[Begin Material for the task]
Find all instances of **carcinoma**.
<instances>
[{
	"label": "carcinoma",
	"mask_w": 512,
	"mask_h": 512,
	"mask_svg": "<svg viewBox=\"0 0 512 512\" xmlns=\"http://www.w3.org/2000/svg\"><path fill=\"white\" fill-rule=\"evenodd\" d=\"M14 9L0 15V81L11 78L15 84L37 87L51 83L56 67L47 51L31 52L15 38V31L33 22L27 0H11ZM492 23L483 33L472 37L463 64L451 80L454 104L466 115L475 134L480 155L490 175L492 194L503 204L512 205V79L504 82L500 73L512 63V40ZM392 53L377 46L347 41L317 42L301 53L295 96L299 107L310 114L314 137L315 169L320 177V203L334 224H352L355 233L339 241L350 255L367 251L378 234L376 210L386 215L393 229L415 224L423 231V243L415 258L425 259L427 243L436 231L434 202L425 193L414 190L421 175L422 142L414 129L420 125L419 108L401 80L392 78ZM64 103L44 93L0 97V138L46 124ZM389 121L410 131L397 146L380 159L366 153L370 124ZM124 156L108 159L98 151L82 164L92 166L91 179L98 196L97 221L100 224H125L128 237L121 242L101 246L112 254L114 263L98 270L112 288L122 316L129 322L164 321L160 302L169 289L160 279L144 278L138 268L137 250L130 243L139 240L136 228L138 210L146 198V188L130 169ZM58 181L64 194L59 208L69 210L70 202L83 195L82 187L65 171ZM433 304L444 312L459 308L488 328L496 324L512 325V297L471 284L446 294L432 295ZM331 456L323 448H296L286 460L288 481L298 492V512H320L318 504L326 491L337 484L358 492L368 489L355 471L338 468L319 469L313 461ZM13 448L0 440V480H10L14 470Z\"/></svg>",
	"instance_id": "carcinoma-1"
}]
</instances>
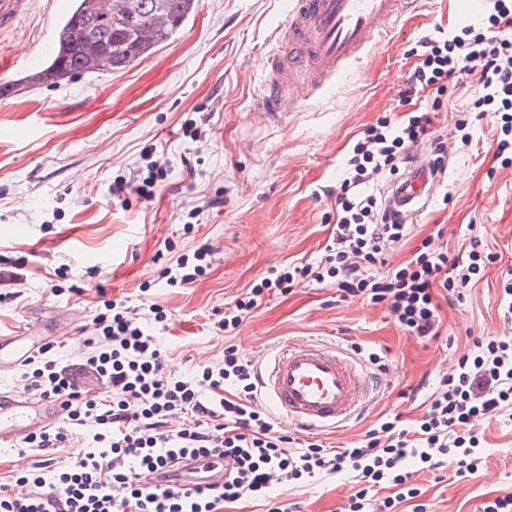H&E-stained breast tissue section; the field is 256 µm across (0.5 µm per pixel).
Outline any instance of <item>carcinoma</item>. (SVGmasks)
Segmentation results:
<instances>
[{
	"mask_svg": "<svg viewBox=\"0 0 512 512\" xmlns=\"http://www.w3.org/2000/svg\"><path fill=\"white\" fill-rule=\"evenodd\" d=\"M197 7L198 0H73L40 68L41 83L127 69L164 46Z\"/></svg>",
	"mask_w": 512,
	"mask_h": 512,
	"instance_id": "carcinoma-1",
	"label": "carcinoma"
}]
</instances>
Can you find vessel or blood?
Listing matches in <instances>:
<instances>
[{
	"label": "vessel or blood",
	"mask_w": 512,
	"mask_h": 512,
	"mask_svg": "<svg viewBox=\"0 0 512 512\" xmlns=\"http://www.w3.org/2000/svg\"><path fill=\"white\" fill-rule=\"evenodd\" d=\"M410 0H291L288 19L275 31L293 71L311 70L309 93L342 86L365 56L372 38L383 36ZM285 89L279 62L263 85V111H277ZM441 182L438 171L414 167L393 187L389 205L401 222L420 215ZM44 336H0V370L22 364ZM262 394L280 416L299 429L339 427L366 411L374 391L370 374L341 348L320 342L295 343L260 365ZM59 403L29 392L0 388V446H16L56 427Z\"/></svg>",
	"instance_id": "vessel-or-blood-1"
}]
</instances>
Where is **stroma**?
<instances>
[{
	"mask_svg": "<svg viewBox=\"0 0 512 512\" xmlns=\"http://www.w3.org/2000/svg\"><path fill=\"white\" fill-rule=\"evenodd\" d=\"M287 3L199 0L183 29L132 68L22 88L29 57L48 54L59 14L54 0H0V54L15 61L0 86L17 88L0 100V334L73 312L76 321L51 356L77 361L95 335L93 307L105 297L167 310L162 343L178 378L220 359L228 343L256 362L290 341L339 345L383 385L368 412L345 428L297 434L336 447L374 427L382 413L417 418L439 369L474 338L512 330L500 307L512 280V162L496 157L499 129L488 116L474 125L477 143L461 151L456 121L472 87L439 95L433 129L443 145L442 182L410 224V244L389 252L387 262L403 263L439 228V245L456 250L472 224L486 228L498 254L466 301L444 309L439 339L418 342L382 306L307 285L272 297L232 339L214 332L225 303L244 287L326 244L345 156L367 125L394 111L416 62L411 48L435 26L466 24L448 0H416L341 89L313 98L294 84L279 112L269 114L259 95ZM146 146L153 149L148 158L141 155ZM151 160L165 174L155 196L113 198V181L143 178ZM203 242L213 250L206 274L186 288L168 286L163 269ZM57 285L78 292L54 293ZM372 353L379 363L369 361ZM480 430L489 457L478 477L457 480L450 467L414 474L430 512H481L488 491L512 492V421L502 415ZM351 486L320 479L279 488L278 498L302 512H342Z\"/></svg>",
	"mask_w": 512,
	"mask_h": 512,
	"instance_id": "obj_1",
	"label": "stroma"
}]
</instances>
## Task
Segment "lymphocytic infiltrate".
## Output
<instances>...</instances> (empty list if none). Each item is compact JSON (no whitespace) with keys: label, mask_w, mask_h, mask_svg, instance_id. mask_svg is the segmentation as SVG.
<instances>
[{"label":"lymphocytic infiltrate","mask_w":512,"mask_h":512,"mask_svg":"<svg viewBox=\"0 0 512 512\" xmlns=\"http://www.w3.org/2000/svg\"><path fill=\"white\" fill-rule=\"evenodd\" d=\"M415 53L419 61L400 91L407 113L379 116L346 155L331 242L313 260L269 268L225 304L216 331L232 336L271 296L315 283L383 305L417 339L438 337L443 303L463 301L480 270L481 240L471 237L452 256L426 238L404 264L385 269L384 252L405 242L408 227L379 203L374 185L399 171L410 147L427 135L428 93L451 84H474L468 115L494 113L502 133L497 151L512 149V0H489L484 27L436 28L418 40ZM468 115L458 121L466 148L473 140ZM93 321L101 334L86 340L80 362L61 367L39 354L27 360L29 389L60 402L65 415L54 431L31 435L26 446L42 455L65 446L72 452L63 470L23 471L14 489L0 487V512H225L241 501L265 499L275 485L344 472L354 473L357 484L346 512H394L421 494L412 484V466L433 471L451 464L456 478H474L487 460L478 426L512 405V337L487 336L439 375L420 419L382 418L339 448L302 445L263 407L256 365L236 345L225 346L221 361L181 379L169 371L166 352L149 329L167 322L158 304L142 313L106 300ZM91 375L105 382L104 395L89 396L81 386ZM174 416L182 420L176 430L168 427ZM90 426L92 450L78 441ZM209 456L232 463L222 486H148L140 479L171 462L187 465Z\"/></svg>","instance_id":"lymphocytic-infiltrate-1"}]
</instances>
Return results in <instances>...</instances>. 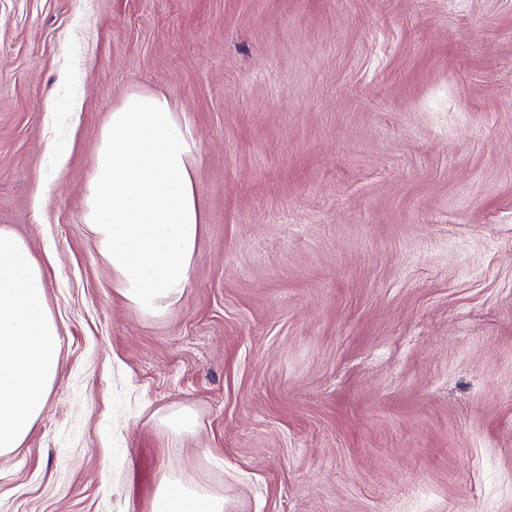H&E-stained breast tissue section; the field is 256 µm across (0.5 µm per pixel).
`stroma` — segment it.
I'll use <instances>...</instances> for the list:
<instances>
[{"instance_id": "1", "label": "stroma", "mask_w": 512, "mask_h": 512, "mask_svg": "<svg viewBox=\"0 0 512 512\" xmlns=\"http://www.w3.org/2000/svg\"><path fill=\"white\" fill-rule=\"evenodd\" d=\"M138 92L204 218L159 317L83 220ZM1 226L62 342L0 512H512V0H0ZM164 422L177 439L192 437L197 432V418L190 408L172 410L165 416ZM149 511L224 512V494L168 472L160 480Z\"/></svg>"}]
</instances>
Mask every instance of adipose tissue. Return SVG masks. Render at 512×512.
Instances as JSON below:
<instances>
[{"mask_svg": "<svg viewBox=\"0 0 512 512\" xmlns=\"http://www.w3.org/2000/svg\"><path fill=\"white\" fill-rule=\"evenodd\" d=\"M194 153L157 94L127 96L101 135L85 221L122 295L146 315L165 314L190 279L202 222ZM45 296L30 247L0 227V455L21 445L58 374L61 338ZM150 512H224V494L168 472Z\"/></svg>", "mask_w": 512, "mask_h": 512, "instance_id": "adipose-tissue-1", "label": "adipose tissue"}]
</instances>
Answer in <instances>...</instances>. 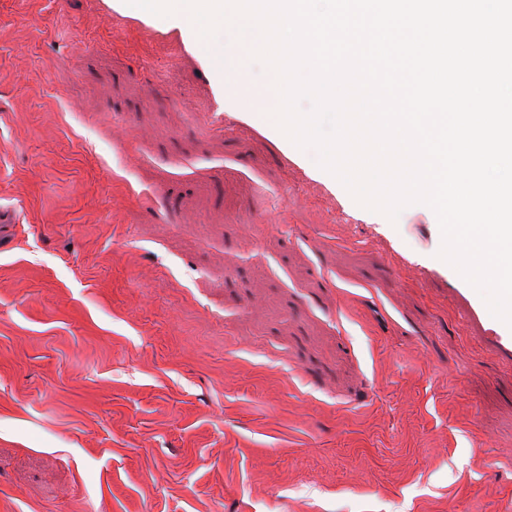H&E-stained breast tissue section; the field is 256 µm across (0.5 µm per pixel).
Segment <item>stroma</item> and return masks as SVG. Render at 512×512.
<instances>
[{
  "mask_svg": "<svg viewBox=\"0 0 512 512\" xmlns=\"http://www.w3.org/2000/svg\"><path fill=\"white\" fill-rule=\"evenodd\" d=\"M0 0V512H512V328L178 29Z\"/></svg>",
  "mask_w": 512,
  "mask_h": 512,
  "instance_id": "1",
  "label": "stroma"
}]
</instances>
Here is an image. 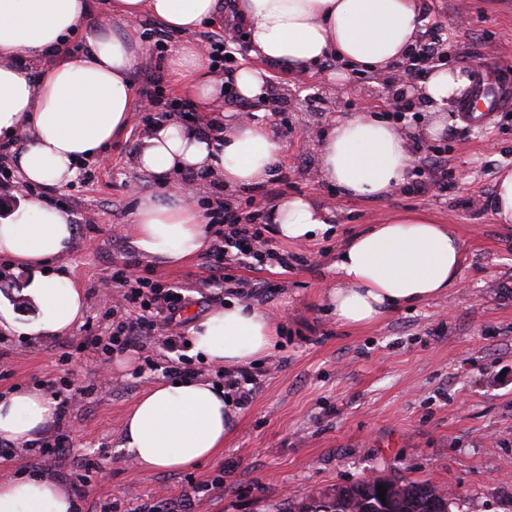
[End Material for the task]
**Work to be completed**
Please copy the lines above, starting at the one that holds "Segment <item>stroma</item> and" and stopping after the last line, exactly as they appear and minus the pictures.

**Expected answer**
Segment <item>stroma</item> and return masks as SVG. Render at 512×512.
<instances>
[{
  "mask_svg": "<svg viewBox=\"0 0 512 512\" xmlns=\"http://www.w3.org/2000/svg\"><path fill=\"white\" fill-rule=\"evenodd\" d=\"M0 0V512H512V328L178 29Z\"/></svg>",
  "mask_w": 512,
  "mask_h": 512,
  "instance_id": "1",
  "label": "stroma"
}]
</instances>
Here is an image. 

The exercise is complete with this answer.